==== Exercise data ====
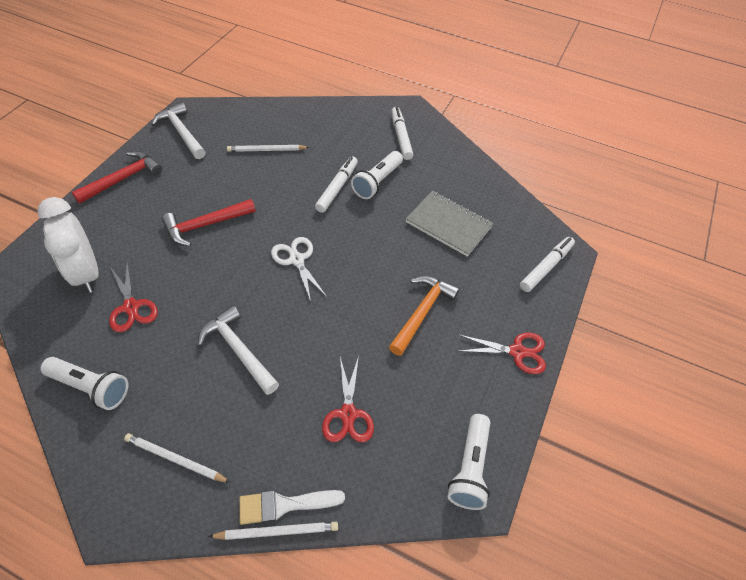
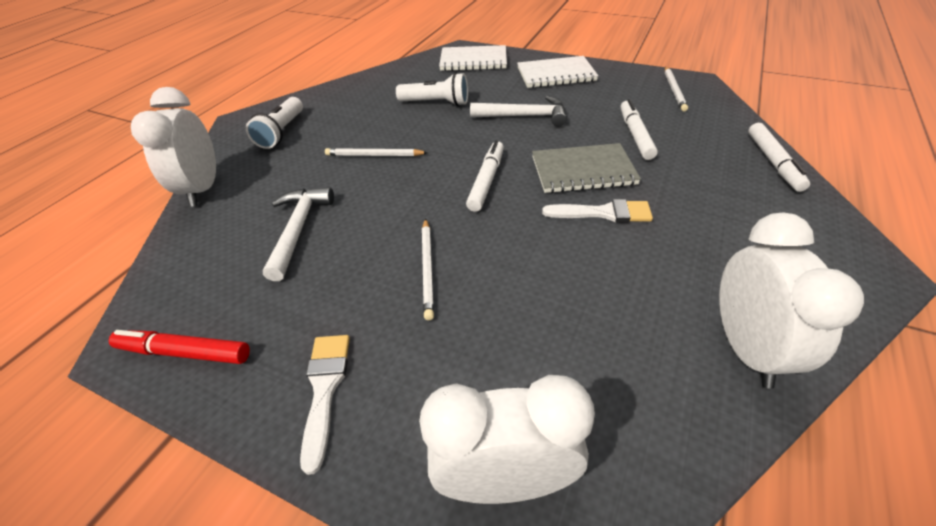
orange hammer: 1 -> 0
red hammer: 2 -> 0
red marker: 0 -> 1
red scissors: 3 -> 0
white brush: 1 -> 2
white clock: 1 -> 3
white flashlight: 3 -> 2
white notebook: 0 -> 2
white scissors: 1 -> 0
====
==== Exercise data ====
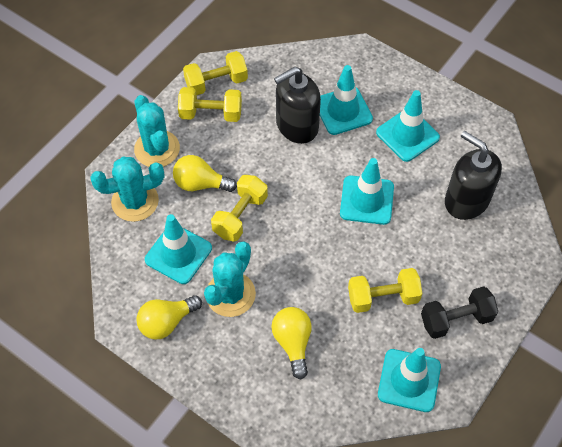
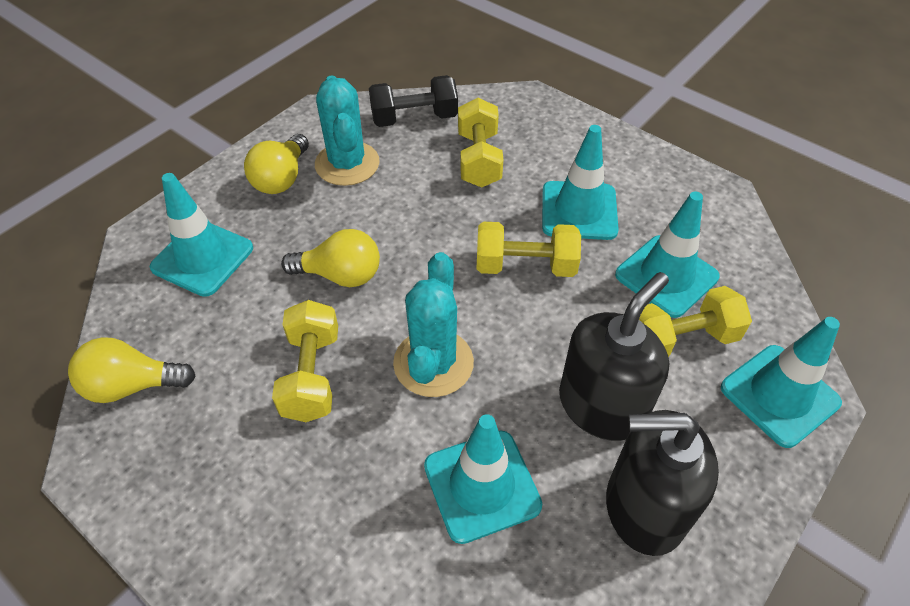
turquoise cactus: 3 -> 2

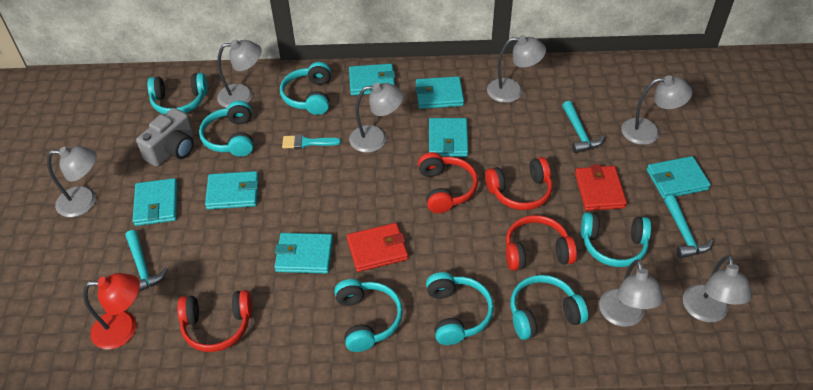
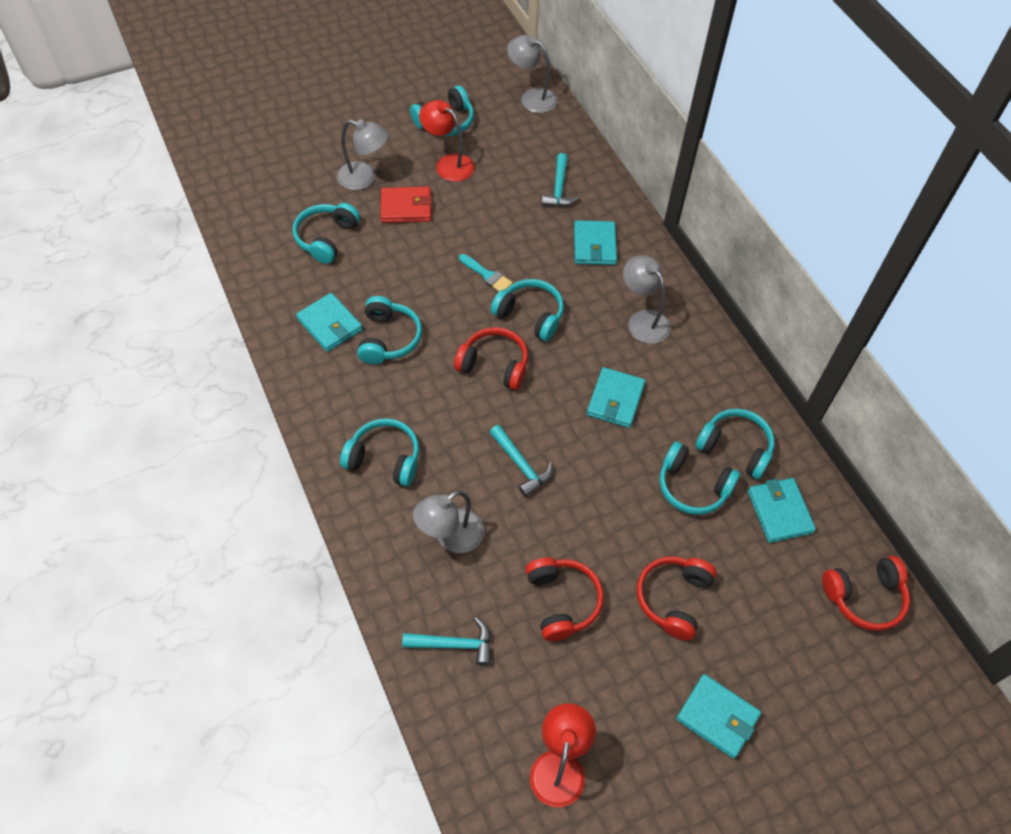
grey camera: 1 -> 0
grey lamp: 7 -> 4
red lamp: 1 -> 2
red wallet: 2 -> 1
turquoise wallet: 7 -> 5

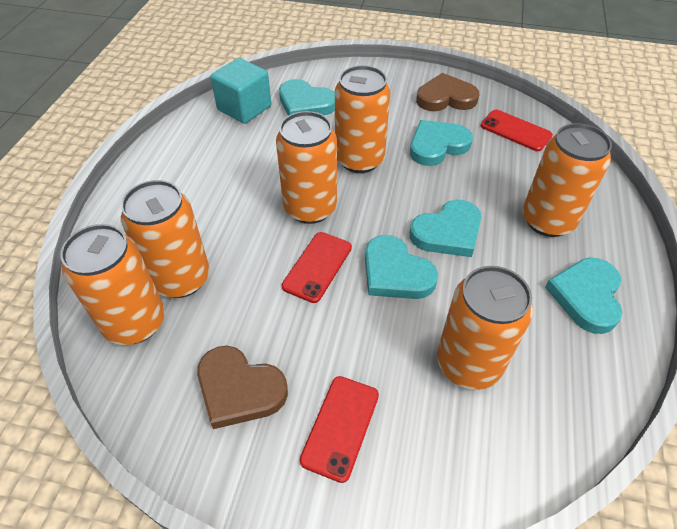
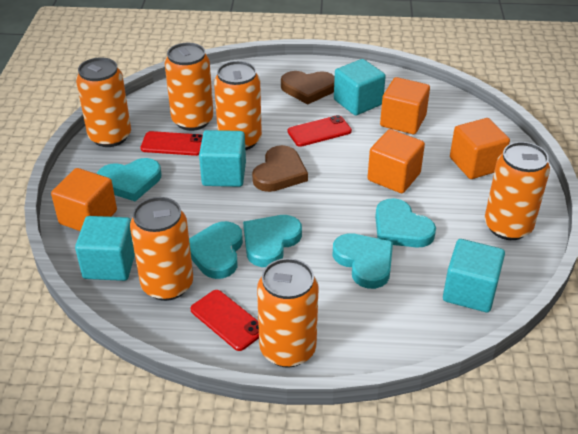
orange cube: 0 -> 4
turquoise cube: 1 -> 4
====
==== Exercise data ====
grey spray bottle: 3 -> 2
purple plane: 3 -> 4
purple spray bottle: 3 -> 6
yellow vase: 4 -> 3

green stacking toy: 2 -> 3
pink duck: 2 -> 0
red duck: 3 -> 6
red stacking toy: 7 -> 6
====
What you give back should be exactly the lines of the data above from the line with "white clock: 1 -> 3" through the line with "white scissors: 1 -> 0", both of those included, and nothing more.

Reply to the task
white clock: 1 -> 3
white flashlight: 3 -> 2
white notebook: 0 -> 2
white scissors: 1 -> 0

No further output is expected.